_EXERCISE_
Return every row below that contains the string "treble", copying each one in full.
━━━ DATA FOR THIS TASK
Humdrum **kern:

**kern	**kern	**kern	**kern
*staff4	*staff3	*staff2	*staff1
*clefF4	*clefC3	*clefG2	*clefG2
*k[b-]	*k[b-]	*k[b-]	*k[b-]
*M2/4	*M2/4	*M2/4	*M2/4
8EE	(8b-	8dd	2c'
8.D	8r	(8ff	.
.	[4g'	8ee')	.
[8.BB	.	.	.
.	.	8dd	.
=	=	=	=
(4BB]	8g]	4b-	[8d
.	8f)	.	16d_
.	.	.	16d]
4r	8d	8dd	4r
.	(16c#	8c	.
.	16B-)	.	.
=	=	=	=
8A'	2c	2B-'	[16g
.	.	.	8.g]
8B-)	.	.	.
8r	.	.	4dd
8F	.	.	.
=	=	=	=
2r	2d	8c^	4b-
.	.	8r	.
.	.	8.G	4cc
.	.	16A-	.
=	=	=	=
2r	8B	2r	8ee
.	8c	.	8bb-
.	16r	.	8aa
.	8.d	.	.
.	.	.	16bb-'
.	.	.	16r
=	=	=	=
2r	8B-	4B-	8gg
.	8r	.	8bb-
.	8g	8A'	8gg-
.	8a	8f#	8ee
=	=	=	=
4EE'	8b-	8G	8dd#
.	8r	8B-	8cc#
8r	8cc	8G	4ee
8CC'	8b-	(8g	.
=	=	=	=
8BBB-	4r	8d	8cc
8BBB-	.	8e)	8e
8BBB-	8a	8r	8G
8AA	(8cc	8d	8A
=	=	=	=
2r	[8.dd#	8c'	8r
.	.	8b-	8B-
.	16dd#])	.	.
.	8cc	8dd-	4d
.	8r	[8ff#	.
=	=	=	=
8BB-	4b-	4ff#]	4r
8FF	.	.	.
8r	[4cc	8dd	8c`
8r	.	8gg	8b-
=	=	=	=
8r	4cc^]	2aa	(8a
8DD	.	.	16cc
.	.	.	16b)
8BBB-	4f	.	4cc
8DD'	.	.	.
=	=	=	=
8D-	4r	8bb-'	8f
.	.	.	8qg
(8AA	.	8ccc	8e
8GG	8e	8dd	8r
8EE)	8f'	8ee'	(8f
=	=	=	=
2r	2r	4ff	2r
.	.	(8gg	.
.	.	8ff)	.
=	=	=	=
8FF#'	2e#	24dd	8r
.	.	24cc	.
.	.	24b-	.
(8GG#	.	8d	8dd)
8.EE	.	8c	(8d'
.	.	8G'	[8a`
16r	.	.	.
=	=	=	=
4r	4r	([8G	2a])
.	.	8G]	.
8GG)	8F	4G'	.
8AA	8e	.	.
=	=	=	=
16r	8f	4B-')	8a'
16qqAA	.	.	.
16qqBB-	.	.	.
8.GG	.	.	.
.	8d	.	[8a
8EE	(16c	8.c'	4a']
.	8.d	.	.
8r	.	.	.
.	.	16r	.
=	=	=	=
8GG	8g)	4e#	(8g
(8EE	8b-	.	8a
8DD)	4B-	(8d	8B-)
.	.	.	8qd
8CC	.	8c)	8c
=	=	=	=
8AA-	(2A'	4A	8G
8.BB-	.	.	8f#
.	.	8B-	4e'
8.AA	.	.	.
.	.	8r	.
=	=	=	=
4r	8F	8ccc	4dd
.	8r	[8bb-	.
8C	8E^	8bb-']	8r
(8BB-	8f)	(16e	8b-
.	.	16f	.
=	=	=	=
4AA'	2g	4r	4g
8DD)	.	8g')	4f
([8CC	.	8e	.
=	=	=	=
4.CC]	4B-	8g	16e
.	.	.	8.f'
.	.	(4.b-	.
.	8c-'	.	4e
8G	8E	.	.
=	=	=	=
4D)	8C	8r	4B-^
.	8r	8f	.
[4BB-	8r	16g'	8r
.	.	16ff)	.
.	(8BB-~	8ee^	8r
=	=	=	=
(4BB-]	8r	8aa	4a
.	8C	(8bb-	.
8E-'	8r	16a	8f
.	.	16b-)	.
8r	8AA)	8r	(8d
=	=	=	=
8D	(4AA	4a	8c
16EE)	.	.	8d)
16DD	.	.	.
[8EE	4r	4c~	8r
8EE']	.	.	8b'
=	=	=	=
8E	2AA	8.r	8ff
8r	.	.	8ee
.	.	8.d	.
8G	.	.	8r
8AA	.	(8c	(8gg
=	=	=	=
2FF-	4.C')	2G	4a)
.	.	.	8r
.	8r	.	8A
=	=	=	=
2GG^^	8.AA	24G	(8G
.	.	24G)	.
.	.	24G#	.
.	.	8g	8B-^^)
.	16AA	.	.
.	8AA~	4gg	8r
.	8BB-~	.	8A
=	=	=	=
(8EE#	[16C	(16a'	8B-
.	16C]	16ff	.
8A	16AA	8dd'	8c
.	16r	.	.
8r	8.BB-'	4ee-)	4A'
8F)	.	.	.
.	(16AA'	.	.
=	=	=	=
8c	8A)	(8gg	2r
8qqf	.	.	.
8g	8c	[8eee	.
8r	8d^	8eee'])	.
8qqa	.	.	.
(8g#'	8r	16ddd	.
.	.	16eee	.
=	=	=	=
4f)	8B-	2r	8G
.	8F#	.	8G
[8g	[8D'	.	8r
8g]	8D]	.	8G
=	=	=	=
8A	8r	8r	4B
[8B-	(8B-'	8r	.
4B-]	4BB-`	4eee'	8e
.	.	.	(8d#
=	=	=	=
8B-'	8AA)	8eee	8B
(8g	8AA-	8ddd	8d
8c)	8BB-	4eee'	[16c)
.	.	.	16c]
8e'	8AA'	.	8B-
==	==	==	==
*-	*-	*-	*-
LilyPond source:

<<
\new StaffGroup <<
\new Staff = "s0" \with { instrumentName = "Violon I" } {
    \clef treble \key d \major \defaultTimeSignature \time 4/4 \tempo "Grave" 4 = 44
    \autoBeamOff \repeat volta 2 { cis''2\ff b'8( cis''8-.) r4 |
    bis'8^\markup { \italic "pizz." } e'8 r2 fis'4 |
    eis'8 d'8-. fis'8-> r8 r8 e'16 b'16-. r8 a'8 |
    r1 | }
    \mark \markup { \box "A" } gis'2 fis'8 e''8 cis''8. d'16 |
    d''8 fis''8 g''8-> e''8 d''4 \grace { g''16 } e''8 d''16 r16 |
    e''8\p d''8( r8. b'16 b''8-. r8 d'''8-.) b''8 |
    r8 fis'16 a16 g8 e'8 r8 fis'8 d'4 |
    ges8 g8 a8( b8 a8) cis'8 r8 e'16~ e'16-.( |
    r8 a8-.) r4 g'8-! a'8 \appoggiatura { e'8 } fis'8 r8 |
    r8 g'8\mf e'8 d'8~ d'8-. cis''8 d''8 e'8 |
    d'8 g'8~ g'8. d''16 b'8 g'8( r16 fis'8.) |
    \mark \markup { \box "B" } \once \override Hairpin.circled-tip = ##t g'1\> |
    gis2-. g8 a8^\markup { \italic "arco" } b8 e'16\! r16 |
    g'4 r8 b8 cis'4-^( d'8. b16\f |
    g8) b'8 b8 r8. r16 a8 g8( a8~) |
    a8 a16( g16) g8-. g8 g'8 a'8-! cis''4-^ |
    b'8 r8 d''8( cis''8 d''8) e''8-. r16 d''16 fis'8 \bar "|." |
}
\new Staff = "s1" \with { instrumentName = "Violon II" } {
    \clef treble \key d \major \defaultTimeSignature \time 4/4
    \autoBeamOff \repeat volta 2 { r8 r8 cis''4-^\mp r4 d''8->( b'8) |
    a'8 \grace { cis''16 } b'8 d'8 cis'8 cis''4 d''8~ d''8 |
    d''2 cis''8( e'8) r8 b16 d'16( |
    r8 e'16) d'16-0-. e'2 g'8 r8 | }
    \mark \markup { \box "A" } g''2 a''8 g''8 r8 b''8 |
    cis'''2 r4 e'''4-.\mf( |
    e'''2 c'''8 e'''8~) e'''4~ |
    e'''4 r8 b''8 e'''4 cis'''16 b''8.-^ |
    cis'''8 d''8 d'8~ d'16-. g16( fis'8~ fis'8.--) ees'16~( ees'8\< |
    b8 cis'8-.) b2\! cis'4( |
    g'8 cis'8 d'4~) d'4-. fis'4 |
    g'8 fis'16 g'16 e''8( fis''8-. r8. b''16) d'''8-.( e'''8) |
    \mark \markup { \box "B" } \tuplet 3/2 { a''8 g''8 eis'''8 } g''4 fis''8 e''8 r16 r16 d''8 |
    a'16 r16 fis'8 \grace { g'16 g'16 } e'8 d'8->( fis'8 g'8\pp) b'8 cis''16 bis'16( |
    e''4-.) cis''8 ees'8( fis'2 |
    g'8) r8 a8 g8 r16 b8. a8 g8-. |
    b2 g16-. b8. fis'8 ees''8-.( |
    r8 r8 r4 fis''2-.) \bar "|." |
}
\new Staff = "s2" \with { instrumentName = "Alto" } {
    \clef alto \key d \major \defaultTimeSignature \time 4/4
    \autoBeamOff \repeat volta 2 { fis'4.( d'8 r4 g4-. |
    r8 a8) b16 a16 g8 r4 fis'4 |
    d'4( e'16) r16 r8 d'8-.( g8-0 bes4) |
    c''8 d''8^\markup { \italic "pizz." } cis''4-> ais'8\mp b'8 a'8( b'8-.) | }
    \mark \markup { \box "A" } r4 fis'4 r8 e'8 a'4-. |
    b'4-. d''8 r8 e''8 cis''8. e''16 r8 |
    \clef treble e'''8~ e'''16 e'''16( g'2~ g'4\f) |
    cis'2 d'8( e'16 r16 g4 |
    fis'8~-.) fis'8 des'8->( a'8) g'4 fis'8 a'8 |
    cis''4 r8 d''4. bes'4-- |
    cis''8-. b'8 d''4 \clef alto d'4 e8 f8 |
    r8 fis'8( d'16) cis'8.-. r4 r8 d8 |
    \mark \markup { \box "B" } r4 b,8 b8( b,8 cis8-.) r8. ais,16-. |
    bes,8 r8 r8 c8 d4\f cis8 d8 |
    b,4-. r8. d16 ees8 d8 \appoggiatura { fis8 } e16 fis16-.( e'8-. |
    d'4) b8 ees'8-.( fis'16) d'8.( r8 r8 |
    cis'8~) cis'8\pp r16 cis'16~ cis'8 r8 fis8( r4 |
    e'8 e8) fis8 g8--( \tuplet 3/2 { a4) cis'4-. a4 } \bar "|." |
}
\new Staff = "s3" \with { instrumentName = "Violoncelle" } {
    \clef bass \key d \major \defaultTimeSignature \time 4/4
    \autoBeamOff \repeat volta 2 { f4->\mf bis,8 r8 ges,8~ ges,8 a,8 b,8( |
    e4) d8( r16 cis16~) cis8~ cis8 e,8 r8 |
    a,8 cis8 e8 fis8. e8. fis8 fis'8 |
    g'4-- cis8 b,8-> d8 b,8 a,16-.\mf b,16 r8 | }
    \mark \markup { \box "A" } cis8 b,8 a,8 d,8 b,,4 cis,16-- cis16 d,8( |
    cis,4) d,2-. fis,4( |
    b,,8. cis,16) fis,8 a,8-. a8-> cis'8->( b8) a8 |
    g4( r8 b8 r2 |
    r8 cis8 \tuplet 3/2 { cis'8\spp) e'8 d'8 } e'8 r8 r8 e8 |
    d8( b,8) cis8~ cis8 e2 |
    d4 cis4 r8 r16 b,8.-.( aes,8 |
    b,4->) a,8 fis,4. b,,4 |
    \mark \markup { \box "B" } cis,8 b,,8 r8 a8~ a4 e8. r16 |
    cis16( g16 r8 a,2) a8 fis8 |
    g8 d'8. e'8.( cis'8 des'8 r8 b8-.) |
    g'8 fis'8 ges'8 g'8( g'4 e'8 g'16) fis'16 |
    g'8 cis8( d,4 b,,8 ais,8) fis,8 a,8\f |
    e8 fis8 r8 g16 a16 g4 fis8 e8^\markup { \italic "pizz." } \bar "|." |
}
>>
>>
━━━━━━
_THE ANSWER_
    \clef treble \key d \major \defaultTimeSignature \time 4/4 \tempo "Grave" 4 = 44
    \clef treble \key d \major \defaultTimeSignature \time 4/4
    \clef treble e'''8~ e'''16 e'''16( g'2~ g'4\f) |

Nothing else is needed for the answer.